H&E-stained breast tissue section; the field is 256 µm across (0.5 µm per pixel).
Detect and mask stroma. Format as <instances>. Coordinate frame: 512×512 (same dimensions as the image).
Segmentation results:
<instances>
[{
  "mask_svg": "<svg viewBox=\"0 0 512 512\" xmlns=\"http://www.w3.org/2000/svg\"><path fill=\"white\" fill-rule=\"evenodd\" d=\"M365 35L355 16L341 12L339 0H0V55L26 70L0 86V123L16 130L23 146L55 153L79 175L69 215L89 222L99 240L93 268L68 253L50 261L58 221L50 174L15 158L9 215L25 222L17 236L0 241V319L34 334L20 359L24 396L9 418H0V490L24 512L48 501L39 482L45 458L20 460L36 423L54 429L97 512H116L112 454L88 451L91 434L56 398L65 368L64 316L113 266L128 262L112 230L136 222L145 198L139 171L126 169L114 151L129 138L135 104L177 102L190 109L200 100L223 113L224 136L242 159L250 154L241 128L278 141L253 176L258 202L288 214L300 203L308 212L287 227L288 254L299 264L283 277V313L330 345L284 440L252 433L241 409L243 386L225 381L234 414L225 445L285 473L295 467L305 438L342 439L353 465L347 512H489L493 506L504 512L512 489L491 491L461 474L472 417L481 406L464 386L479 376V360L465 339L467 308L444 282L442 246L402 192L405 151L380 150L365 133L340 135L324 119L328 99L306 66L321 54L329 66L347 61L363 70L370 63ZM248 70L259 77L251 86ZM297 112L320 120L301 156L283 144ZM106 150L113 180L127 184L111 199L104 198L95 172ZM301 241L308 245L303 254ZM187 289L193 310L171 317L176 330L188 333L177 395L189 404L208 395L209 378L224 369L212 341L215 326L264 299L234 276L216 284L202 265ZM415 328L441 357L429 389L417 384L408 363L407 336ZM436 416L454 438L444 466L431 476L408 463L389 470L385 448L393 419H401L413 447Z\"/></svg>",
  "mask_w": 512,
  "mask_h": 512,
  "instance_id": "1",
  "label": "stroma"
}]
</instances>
****
» Task objective: Pick out every line holding the string "instances" and return it.

» Task output:
Detect and mask stroma. Format as <instances>. Coordinate frame: 512×512 (same dimensions as the image).
<instances>
</instances>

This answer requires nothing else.